◆ GIVEN EXERCISE
Reproduce every line of the records below word for word, leaving out the pictures.

═════ AVAILABLE DATA

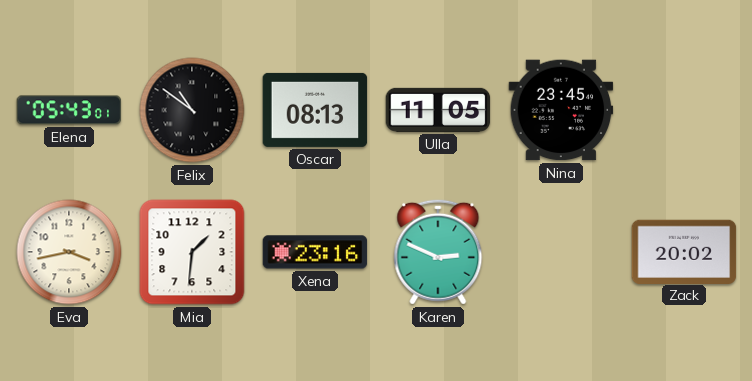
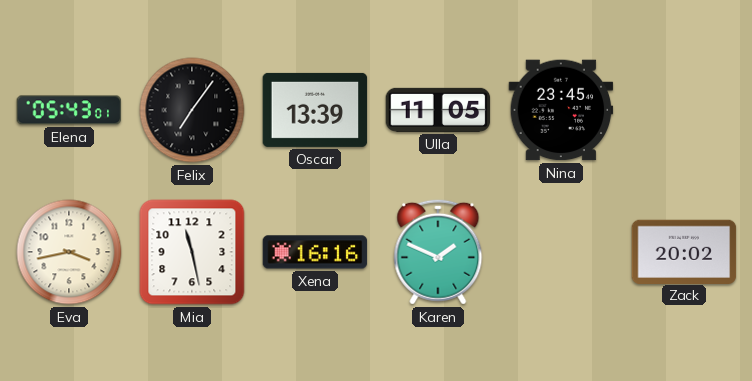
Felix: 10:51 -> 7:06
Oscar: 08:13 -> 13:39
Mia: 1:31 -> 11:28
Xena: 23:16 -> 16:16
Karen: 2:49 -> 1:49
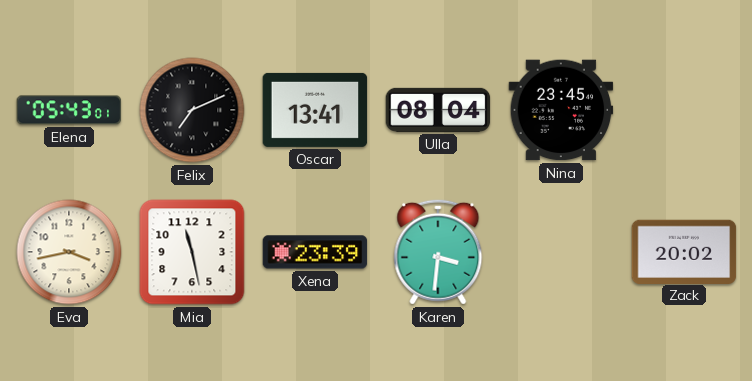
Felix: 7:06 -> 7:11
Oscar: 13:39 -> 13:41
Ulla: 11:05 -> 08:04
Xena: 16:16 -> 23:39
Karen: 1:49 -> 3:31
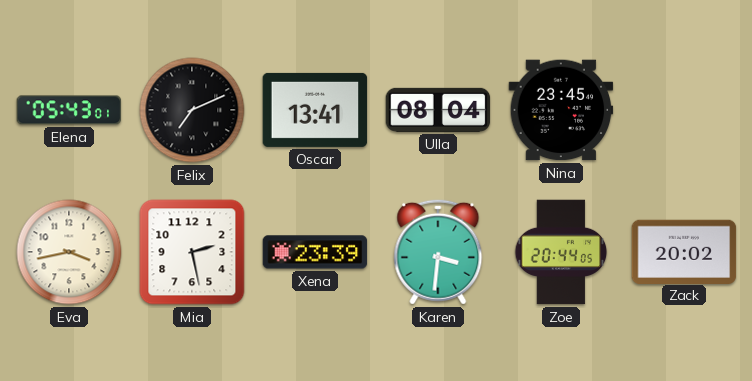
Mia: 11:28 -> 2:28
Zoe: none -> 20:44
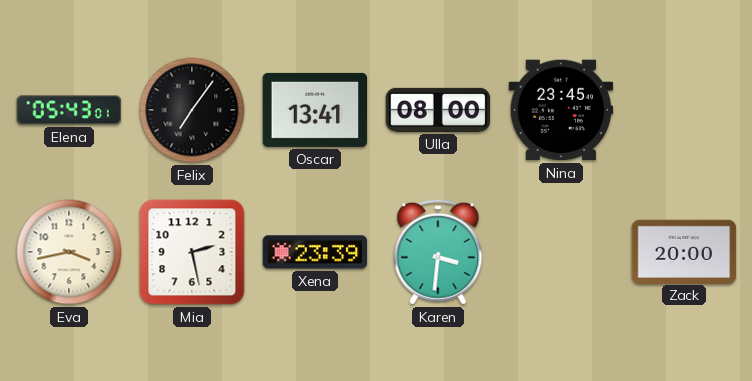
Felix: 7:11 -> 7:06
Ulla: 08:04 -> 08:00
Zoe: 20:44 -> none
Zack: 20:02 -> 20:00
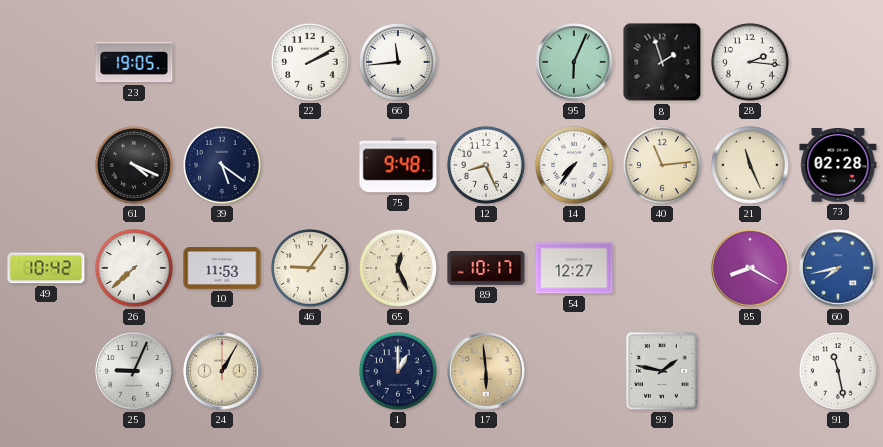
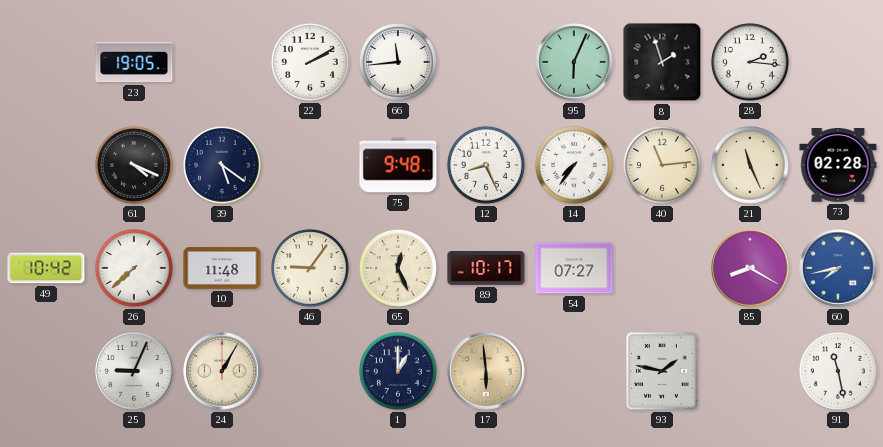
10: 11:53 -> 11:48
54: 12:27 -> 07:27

══════════

◆ CORRECT ANSWER
Felix: 10:51 -> 7:06
Oscar: 08:13 -> 13:39
Mia: 1:31 -> 11:28
Xena: 23:16 -> 16:16
Karen: 2:49 -> 1:49
Felix: 7:06 -> 7:11
Oscar: 13:39 -> 13:41
Ulla: 11:05 -> 08:04
Xena: 16:16 -> 23:39
Karen: 1:49 -> 3:31
Mia: 11:28 -> 2:28
Zoe: none -> 20:44
Felix: 7:11 -> 7:06
Ulla: 08:04 -> 08:00
Zoe: 20:44 -> none
Zack: 20:02 -> 20:00
10: 11:53 -> 11:48
54: 12:27 -> 07:27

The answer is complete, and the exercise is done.